§ ABOUT THIS TASK: The listing below should be printed again word for word, without any images.

§ DATA:

BEGIN

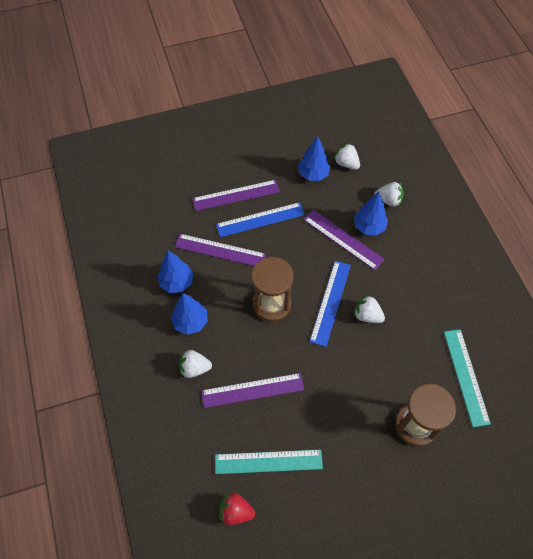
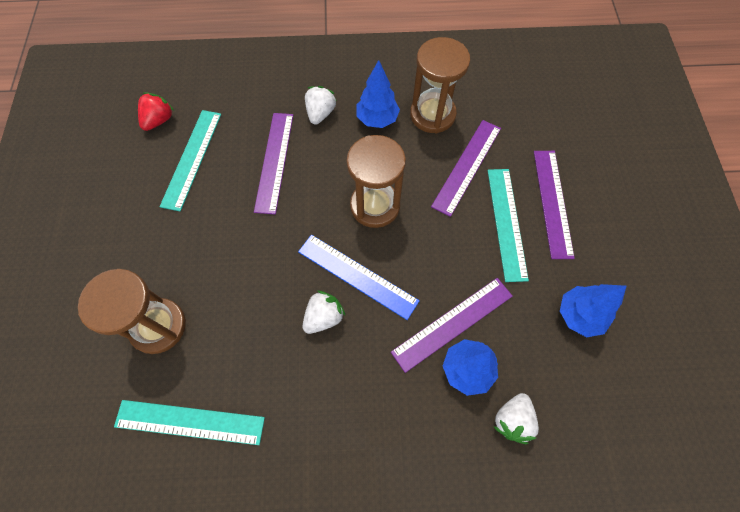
camera: 105 degrees right, 5 degrees up
(177, 282) = (432, 115): blue tree -> brown hourglass
(260, 219) = (506, 223): blue ruler -> turquoise ruler
(346, 163) = (596, 374): white strawberry -> none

END

§ THE ANSWER:
camera: 105 degrees right, 5 degrees up
(177, 282) = (432, 115): blue tree -> brown hourglass
(260, 219) = (506, 223): blue ruler -> turquoise ruler
(346, 163) = (596, 374): white strawberry -> none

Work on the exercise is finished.